Please restate word for word the lines of the entries below from the one with "(360, 195) = (475, 288): none" to the one with "(187, 294) = (227, 284): none -> purple bell", inclusive, and leave out every picture.

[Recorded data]
=== Section Start ===

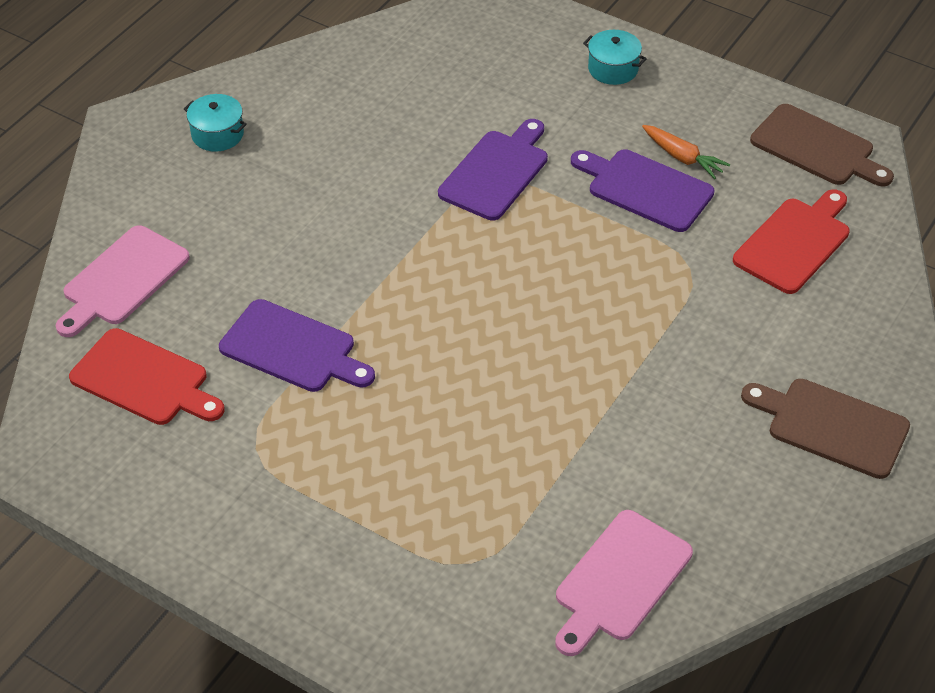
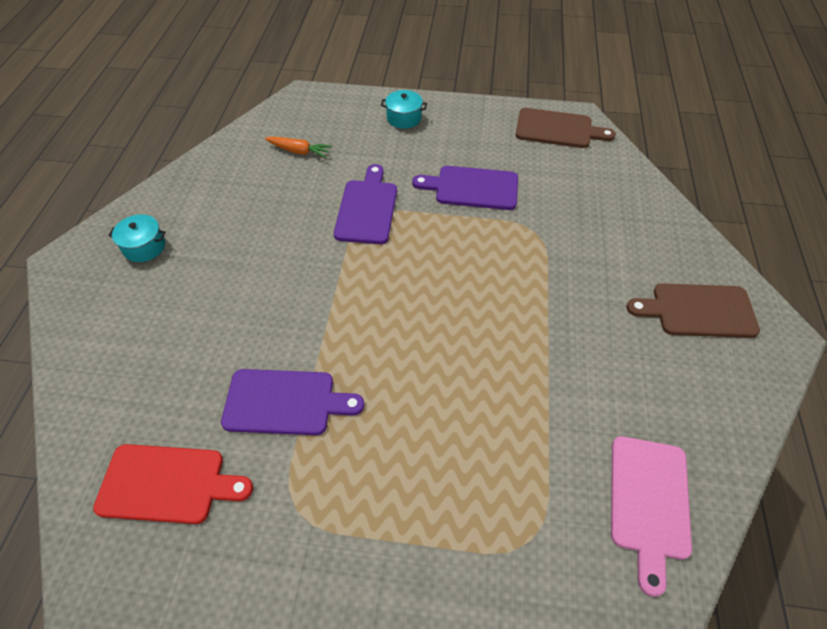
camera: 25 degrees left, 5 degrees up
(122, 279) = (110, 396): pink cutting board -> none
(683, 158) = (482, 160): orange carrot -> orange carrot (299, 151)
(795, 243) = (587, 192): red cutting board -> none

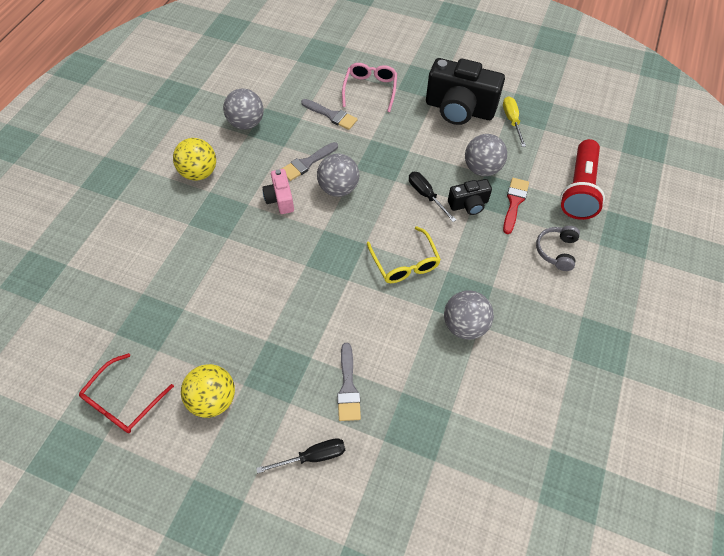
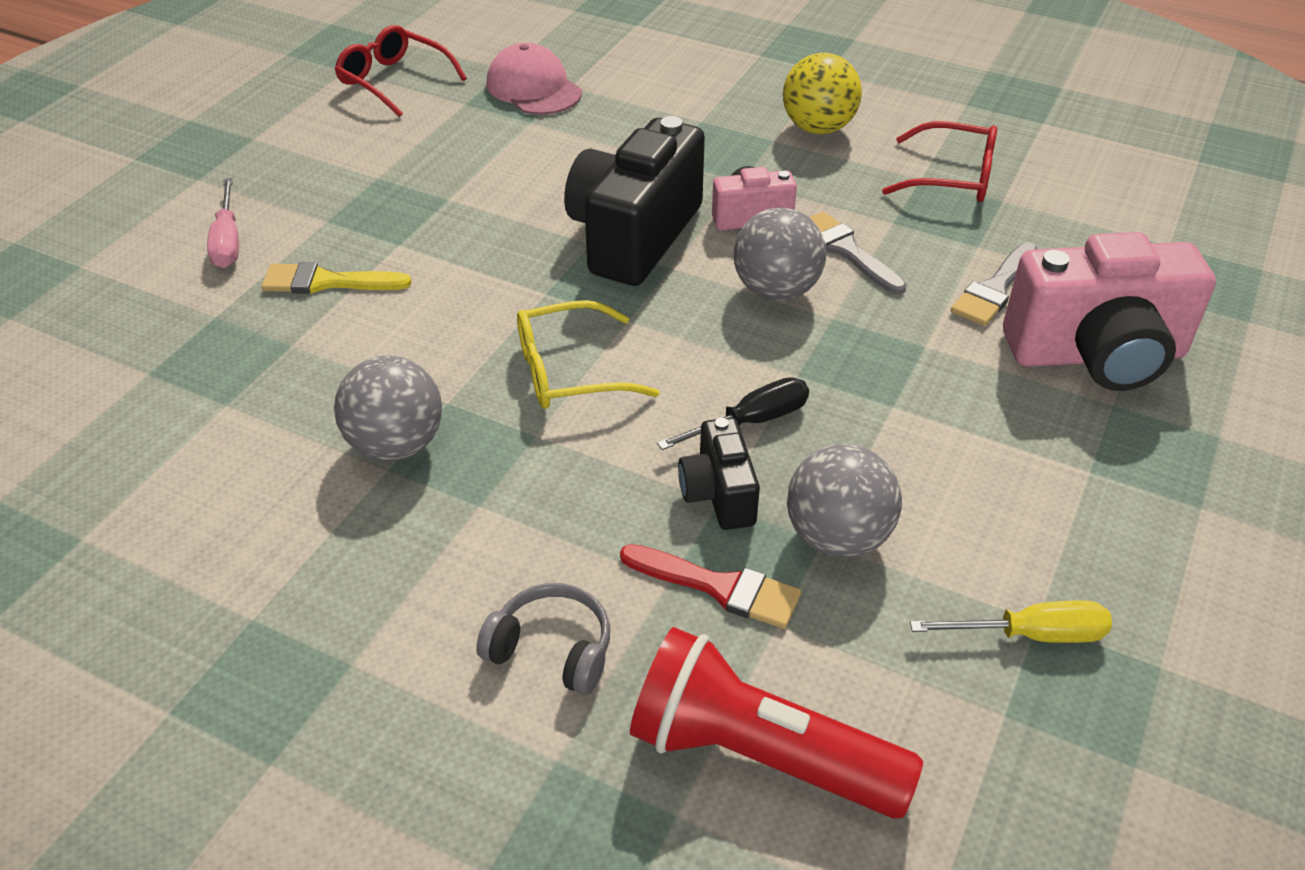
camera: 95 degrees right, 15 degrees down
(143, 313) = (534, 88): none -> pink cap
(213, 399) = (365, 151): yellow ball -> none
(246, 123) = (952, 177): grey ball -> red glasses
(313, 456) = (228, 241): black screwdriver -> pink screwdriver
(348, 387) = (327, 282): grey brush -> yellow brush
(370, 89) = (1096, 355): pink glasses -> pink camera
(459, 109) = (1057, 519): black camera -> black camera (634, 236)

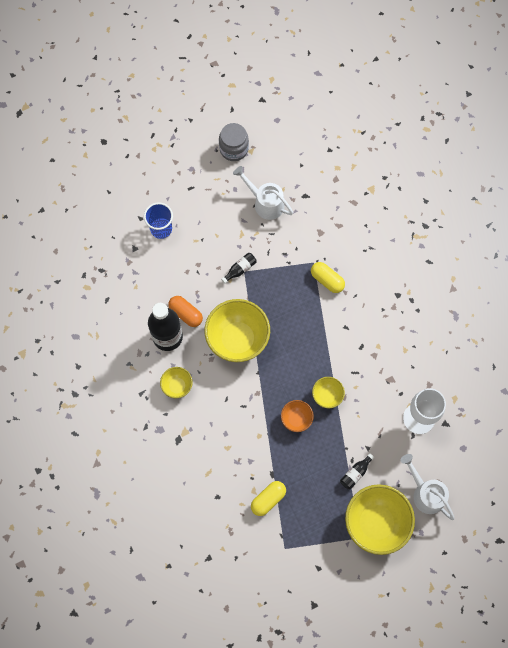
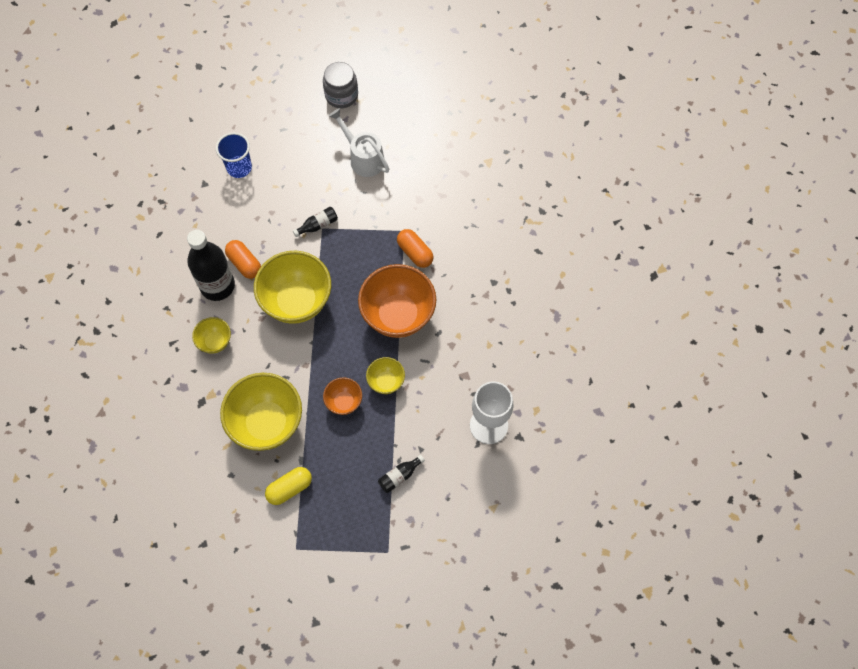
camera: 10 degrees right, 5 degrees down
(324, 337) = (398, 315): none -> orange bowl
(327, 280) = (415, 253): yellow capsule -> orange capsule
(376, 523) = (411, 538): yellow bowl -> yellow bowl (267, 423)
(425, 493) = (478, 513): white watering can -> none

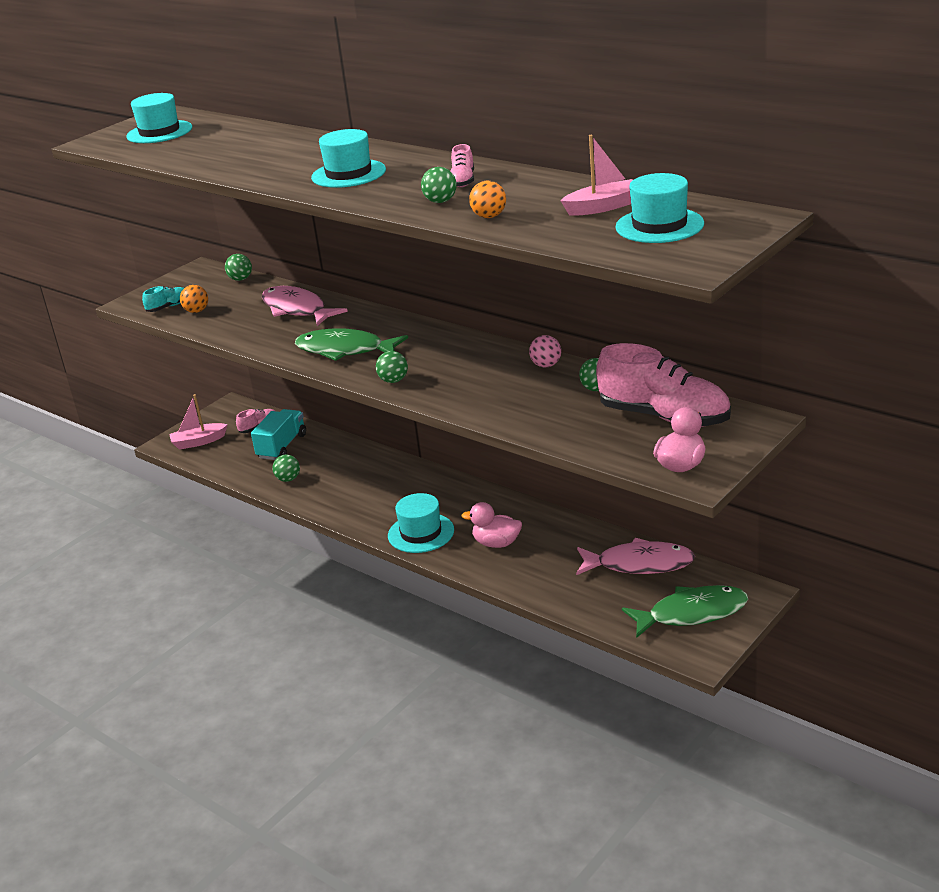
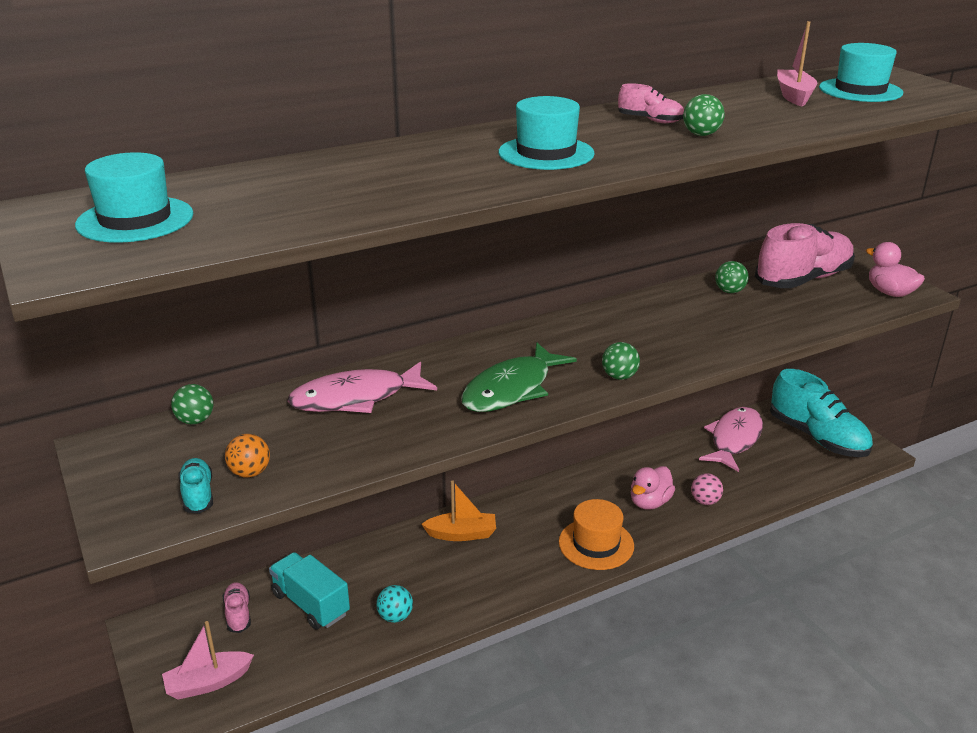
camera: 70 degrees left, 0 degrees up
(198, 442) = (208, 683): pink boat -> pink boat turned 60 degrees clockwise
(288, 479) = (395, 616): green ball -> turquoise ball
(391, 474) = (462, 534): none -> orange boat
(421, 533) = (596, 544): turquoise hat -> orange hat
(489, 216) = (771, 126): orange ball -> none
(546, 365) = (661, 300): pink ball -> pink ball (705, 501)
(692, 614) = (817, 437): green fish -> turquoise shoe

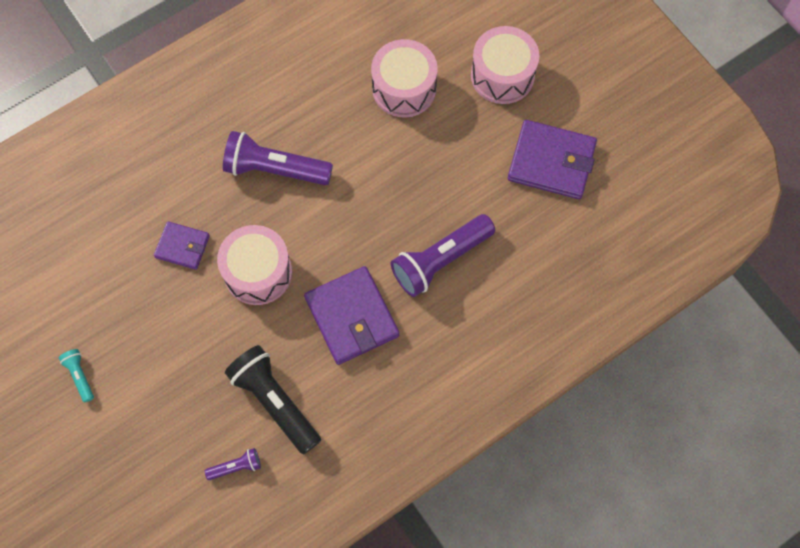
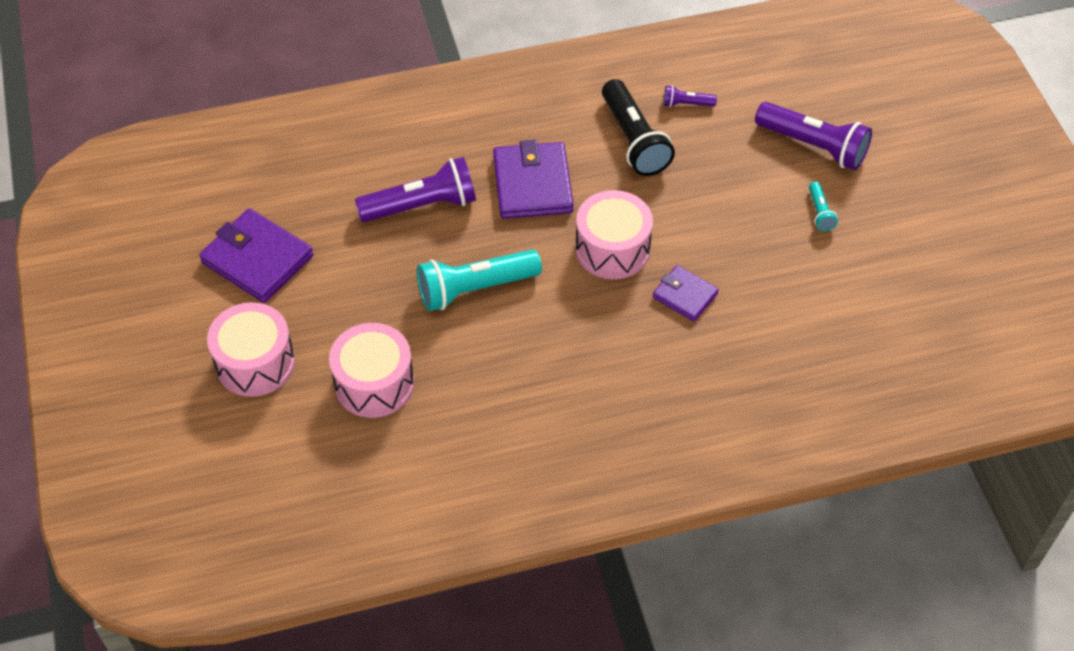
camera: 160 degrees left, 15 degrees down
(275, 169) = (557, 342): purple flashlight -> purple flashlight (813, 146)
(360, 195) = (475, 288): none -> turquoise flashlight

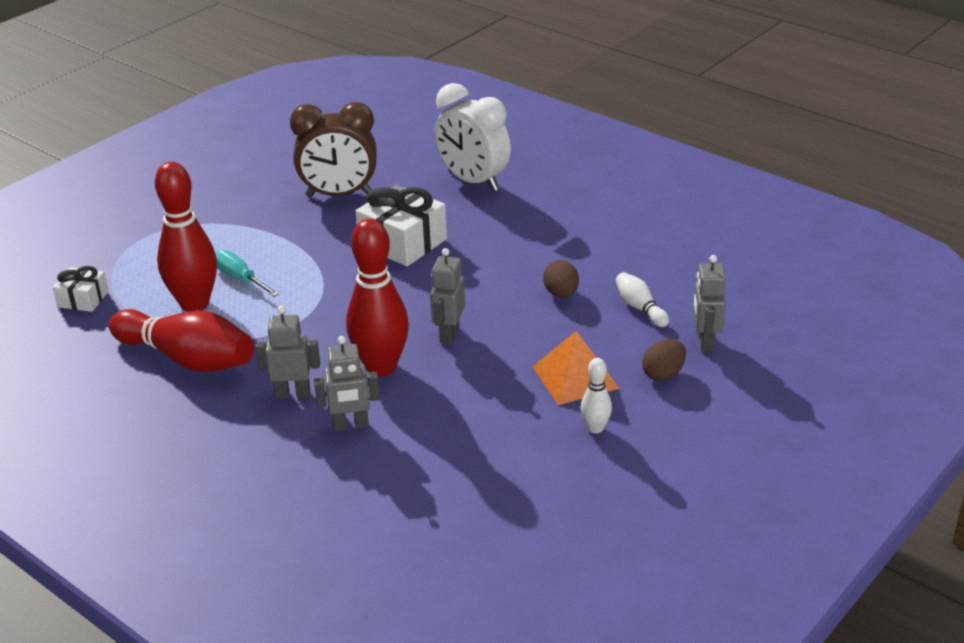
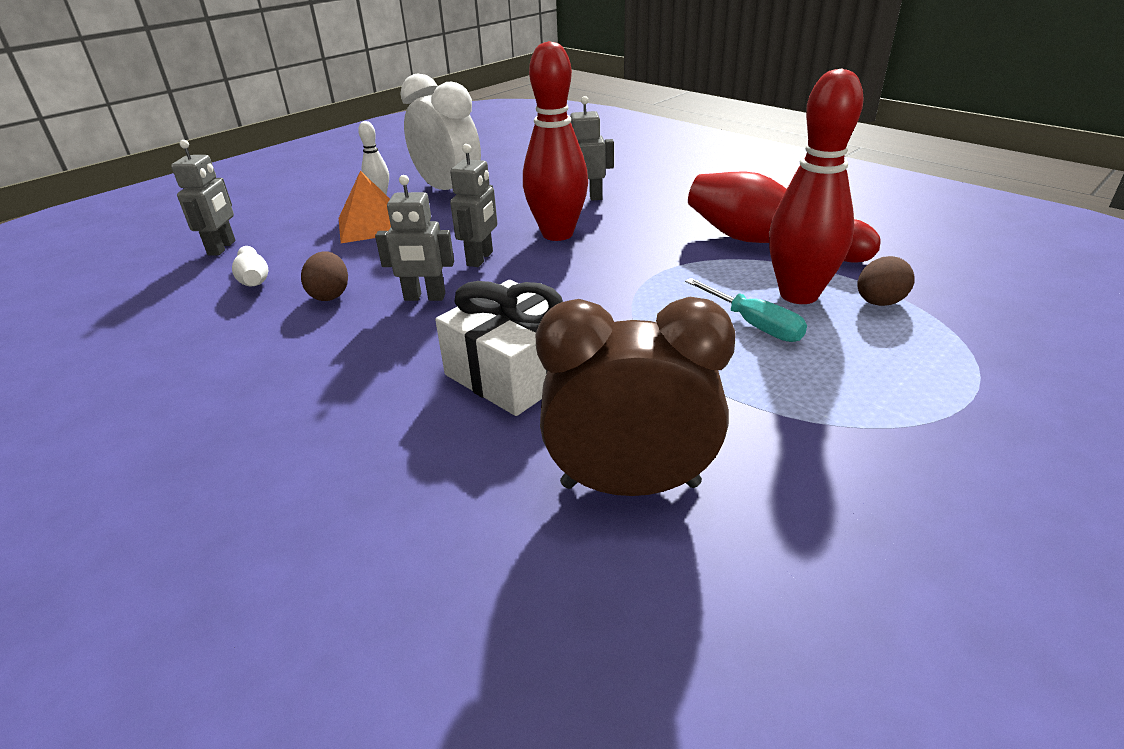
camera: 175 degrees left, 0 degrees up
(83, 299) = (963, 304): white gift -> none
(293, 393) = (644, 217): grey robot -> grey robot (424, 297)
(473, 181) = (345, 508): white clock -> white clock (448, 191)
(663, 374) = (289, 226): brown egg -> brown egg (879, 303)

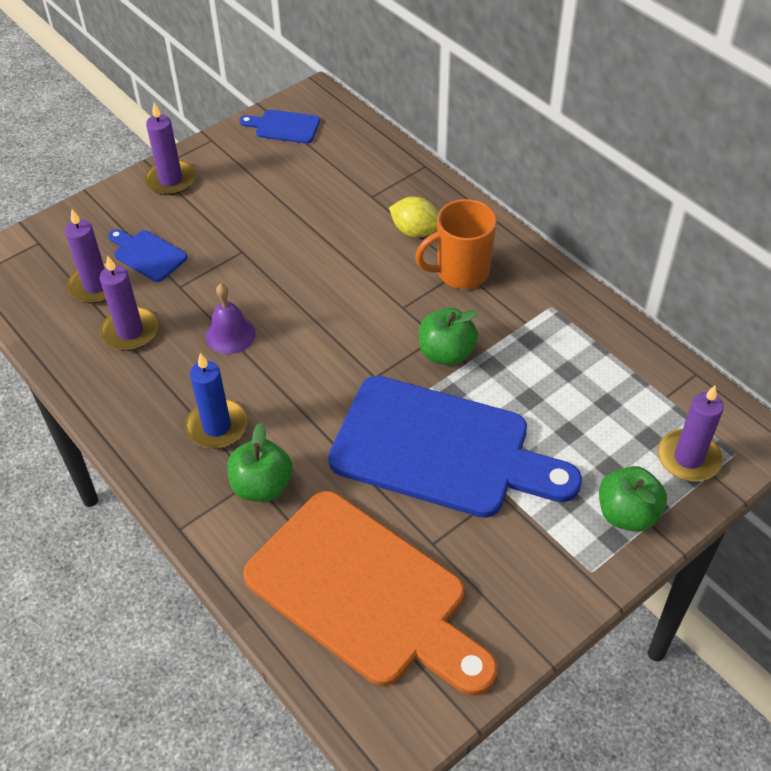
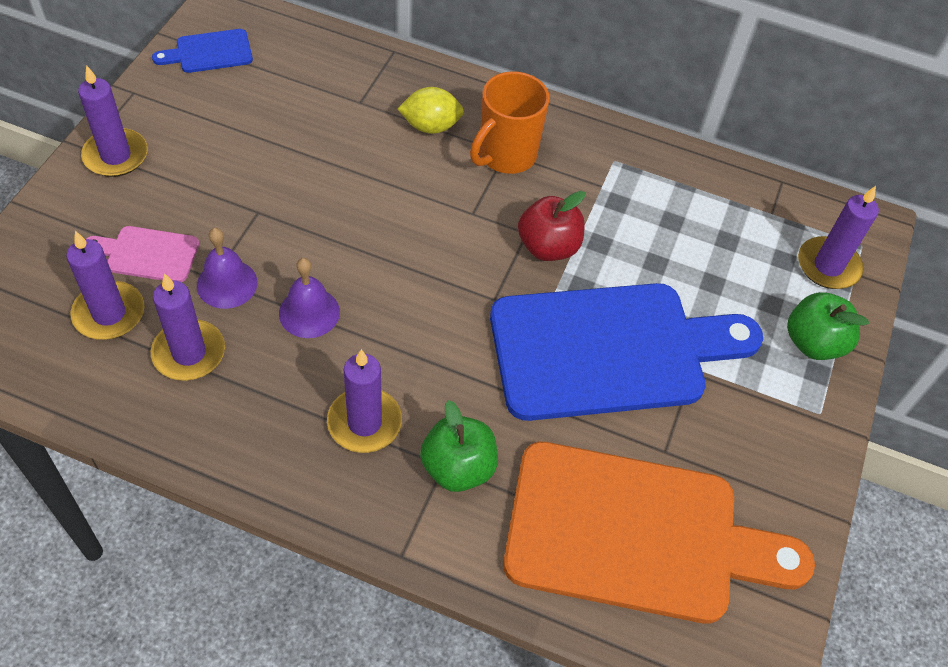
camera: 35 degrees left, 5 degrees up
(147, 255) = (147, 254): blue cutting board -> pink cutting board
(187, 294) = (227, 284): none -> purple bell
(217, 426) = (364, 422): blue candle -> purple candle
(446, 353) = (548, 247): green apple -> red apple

=== Section End ===

**Solution to this problem**:
(360, 195) = (475, 288): none -> turquoise flashlight

camera: 175 degrees left, 0 degrees up
(83, 299) = (963, 304): white gift -> none
(293, 393) = (644, 217): grey robot -> grey robot (424, 297)
(473, 181) = (345, 508): white clock -> white clock (448, 191)
(663, 374) = (289, 226): brown egg -> brown egg (879, 303)

camera: 35 degrees left, 5 degrees up
(147, 255) = (147, 254): blue cutting board -> pink cutting board
(187, 294) = (227, 284): none -> purple bell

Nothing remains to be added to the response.